• _TASK GOAL_: Each record that follows goes into your reply unchanged; the pictures do not.
--- AVAILABLE RECORDS ---
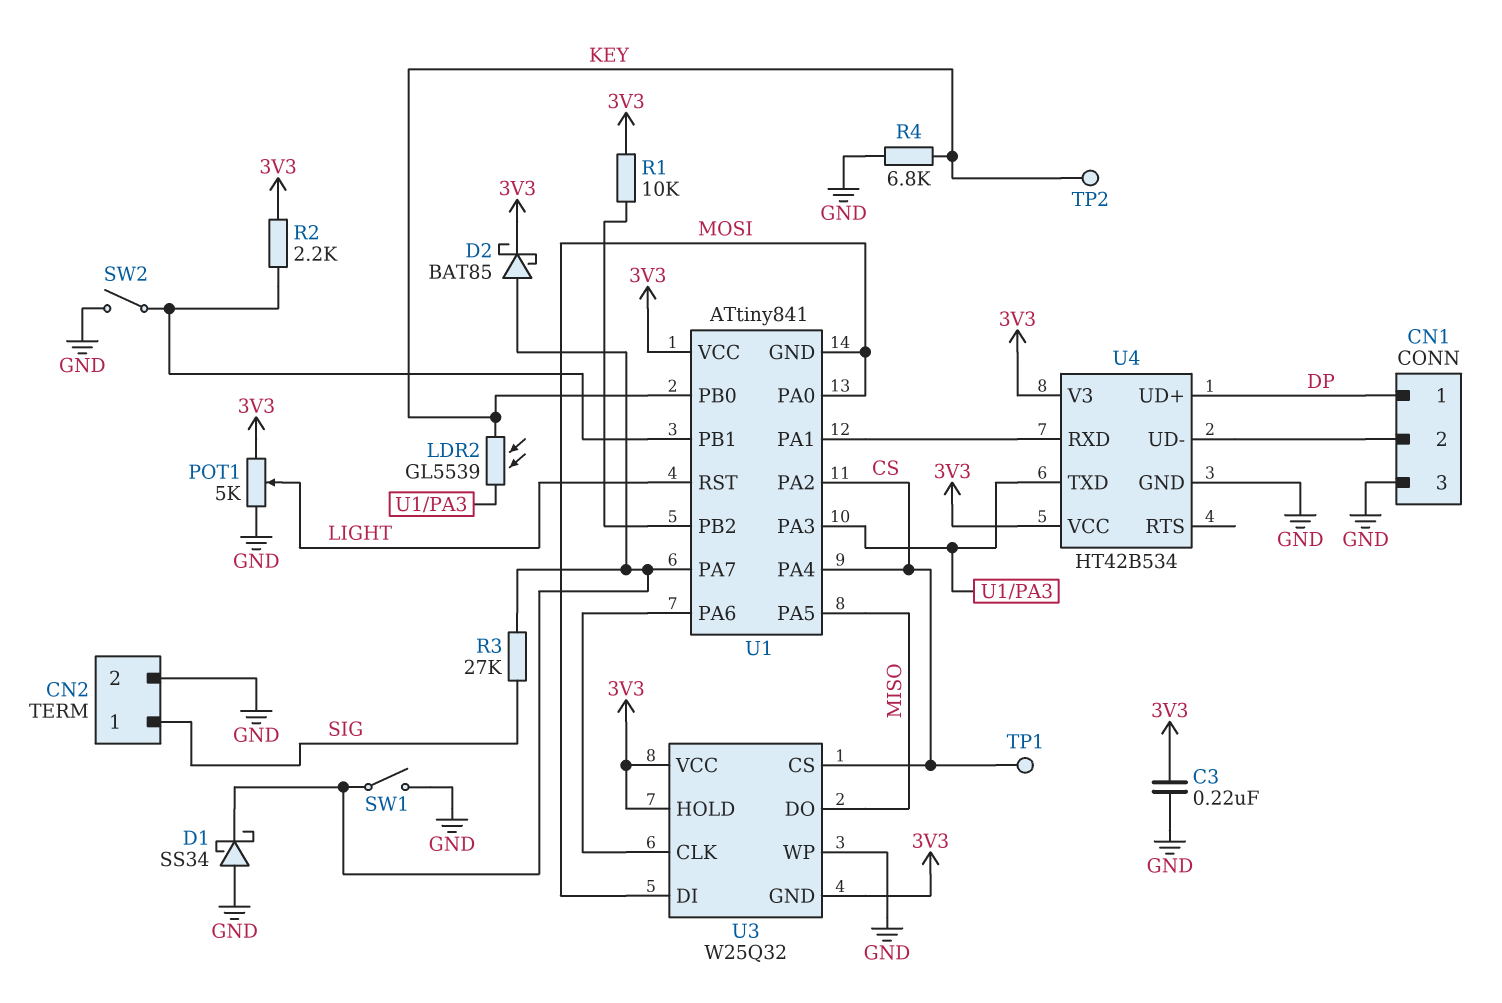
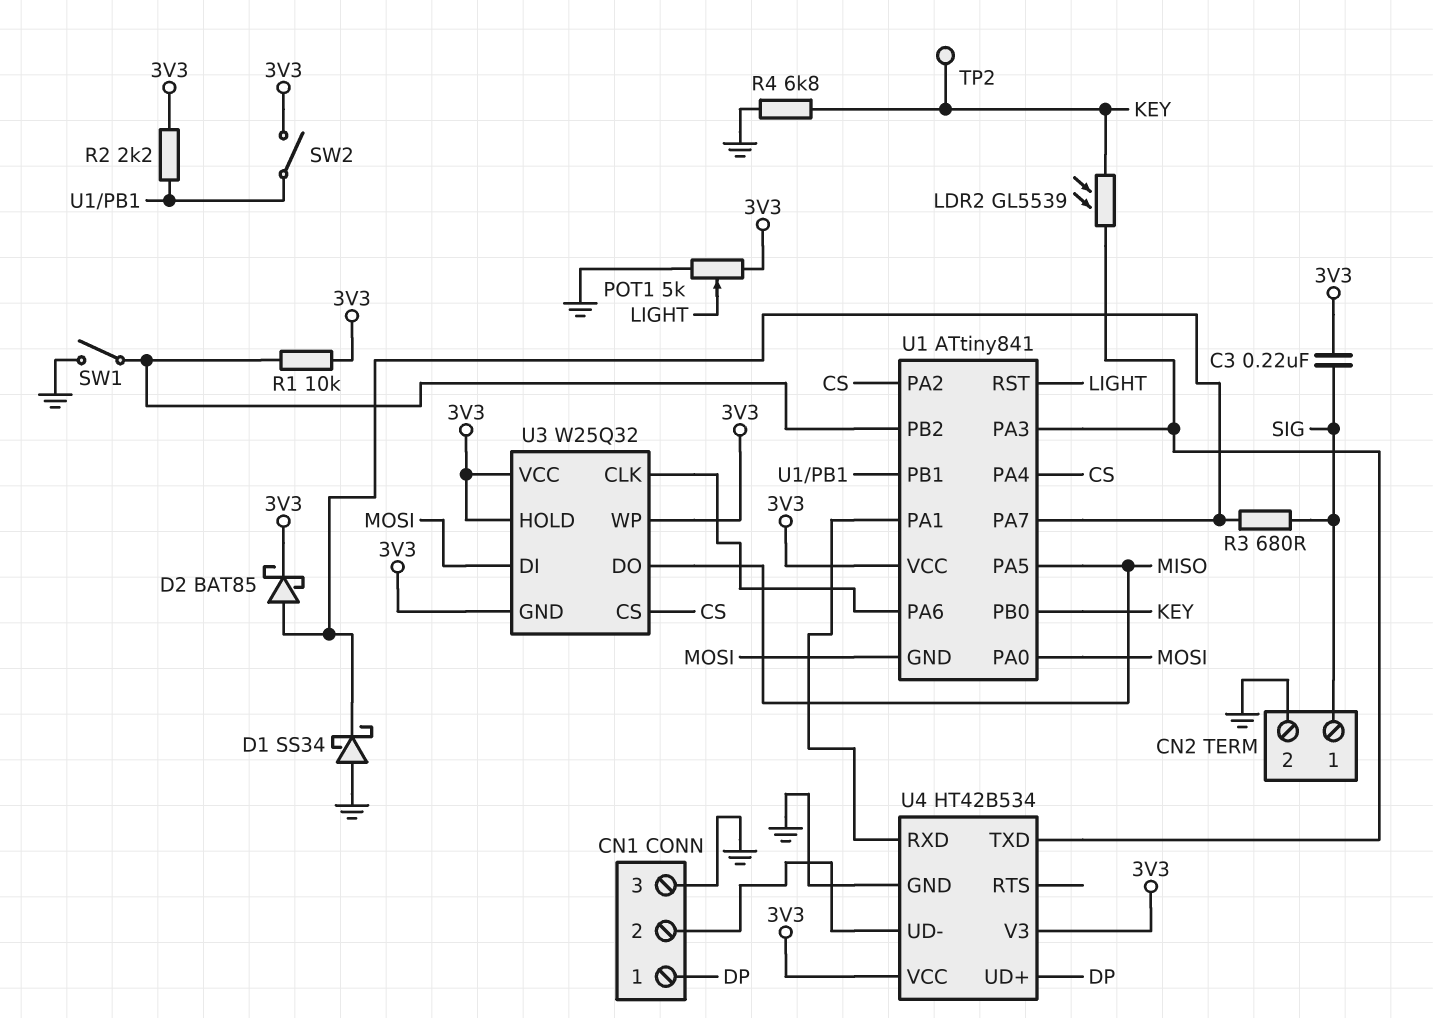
C3: 220nF (3V3, GND) -> 220nF (3V3, SIG)
R3: 27k (SIG, U1/PA7) -> 680 (SIG, U1/PA7)
SW1: switch (GND, U1/PA7) -> switch (GND, U1/PB2)
SW2: switch (GND, U1/PB1) -> switch (3V3, U1/PB1)
TP1: test point (CS) -> none
U3 pin WP: GND -> 3V3

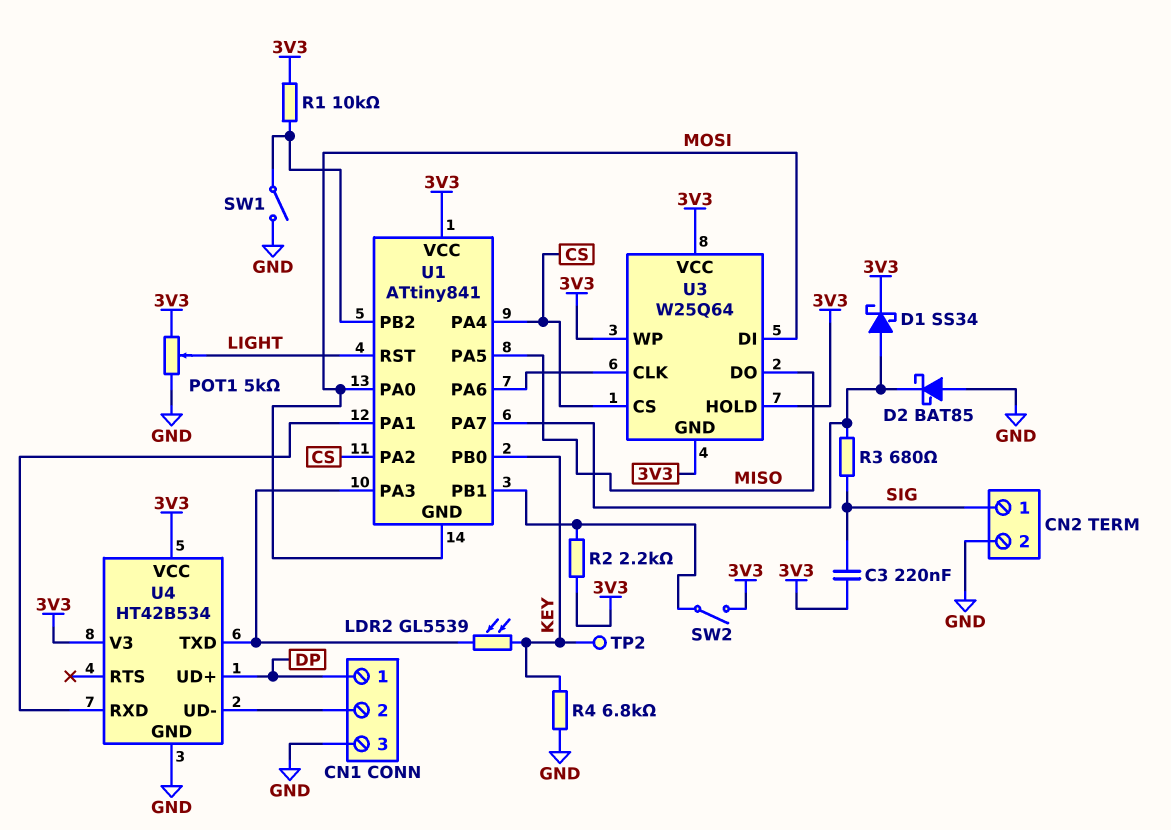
D1: schottky SS34 (A GND, K U1/PA7) -> schottky SS34 (A U1/PA7, K 3V3)
D2: schottky BAT85 (A U1/PA7, K 3V3) -> schottky BAT85 (A GND, K U1/PA7)
U3: W25Q32 -> W25Q64

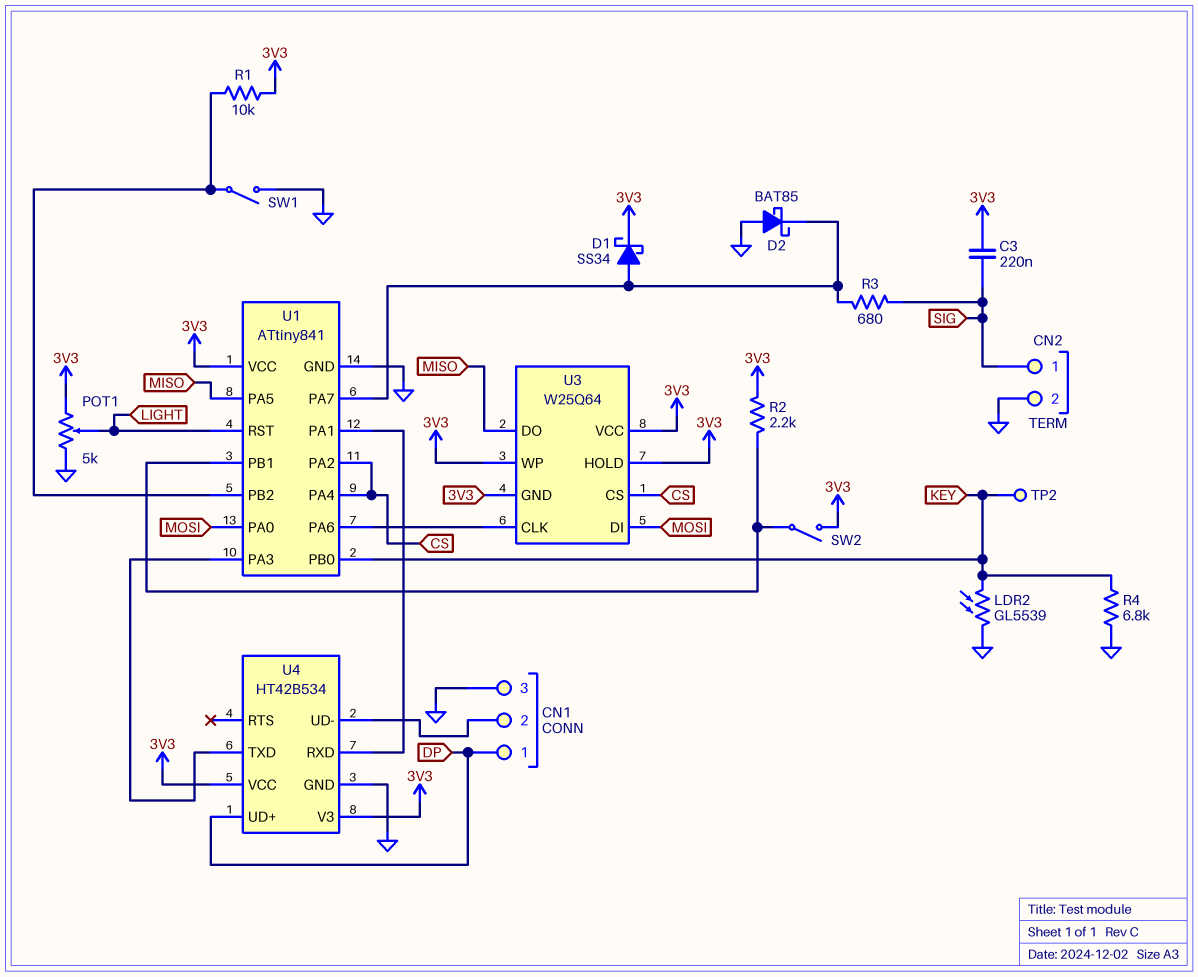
LDR2: GL5539 (KEY, U1/PA3) -> GL5539 (GND, KEY)
U1 pin GND: MOSI -> GND

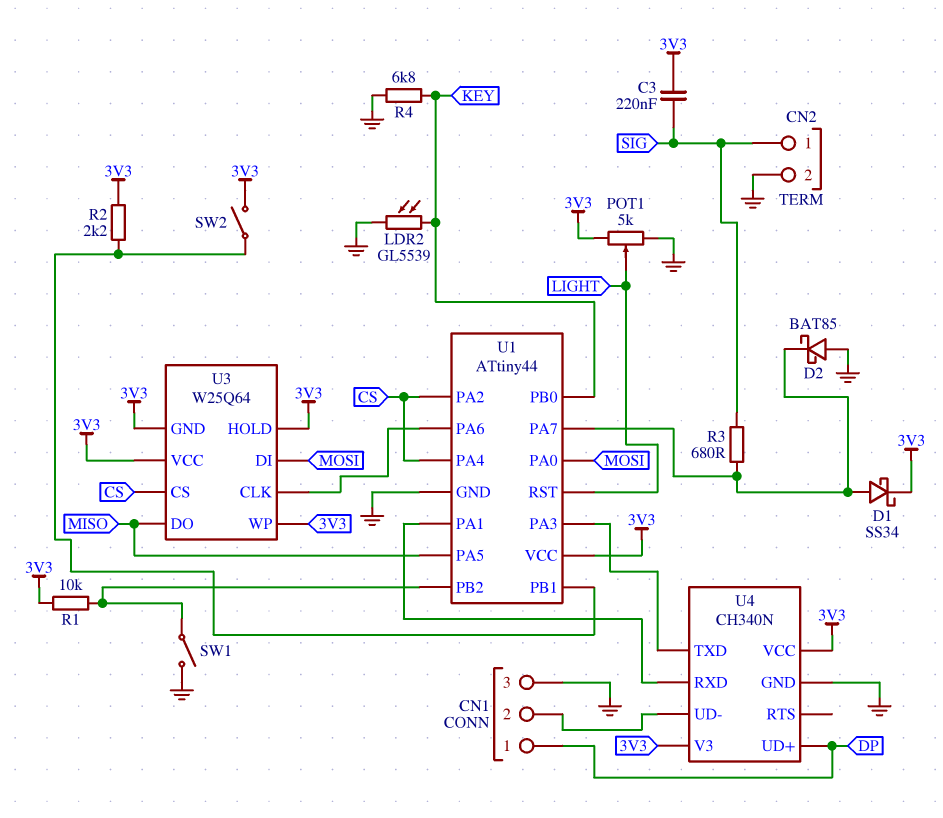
TP2: test point (KEY) -> none
U1: ATtiny841 -> ATtiny44
U4: HT42B534 -> CH340N

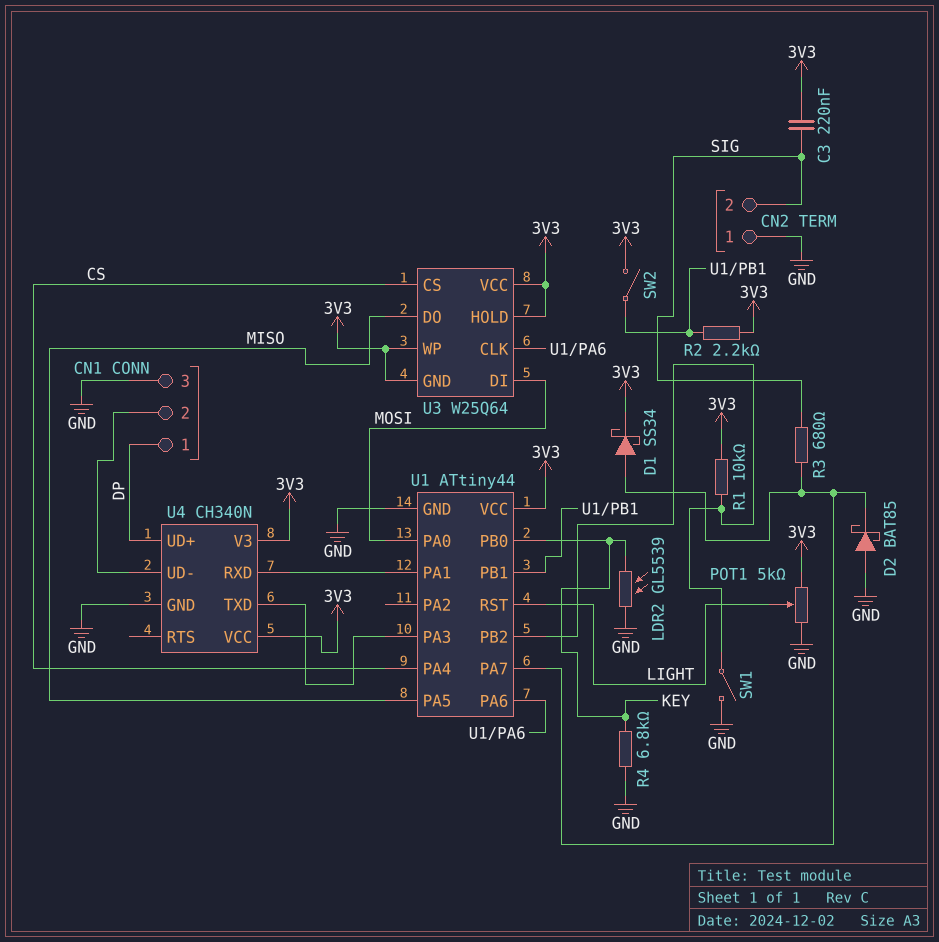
CN2 pin 1: SIG -> GND
CN2 pin 2: GND -> SIG
U1 pin PA2: CS -> none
---
• _RESULT_:
C3: 220nF (3V3, GND) -> 220nF (3V3, SIG)
R3: 27k (SIG, U1/PA7) -> 680 (SIG, U1/PA7)
SW1: switch (GND, U1/PA7) -> switch (GND, U1/PB2)
SW2: switch (GND, U1/PB1) -> switch (3V3, U1/PB1)
TP1: test point (CS) -> none
U3 pin WP: GND -> 3V3

D1: schottky SS34 (A GND, K U1/PA7) -> schottky SS34 (A U1/PA7, K 3V3)
D2: schottky BAT85 (A U1/PA7, K 3V3) -> schottky BAT85 (A GND, K U1/PA7)
U3: W25Q32 -> W25Q64

LDR2: GL5539 (KEY, U1/PA3) -> GL5539 (GND, KEY)
U1 pin GND: MOSI -> GND

TP2: test point (KEY) -> none
U1: ATtiny841 -> ATtiny44
U4: HT42B534 -> CH340N

CN2 pin 1: SIG -> GND
CN2 pin 2: GND -> SIG
U1 pin PA2: CS -> none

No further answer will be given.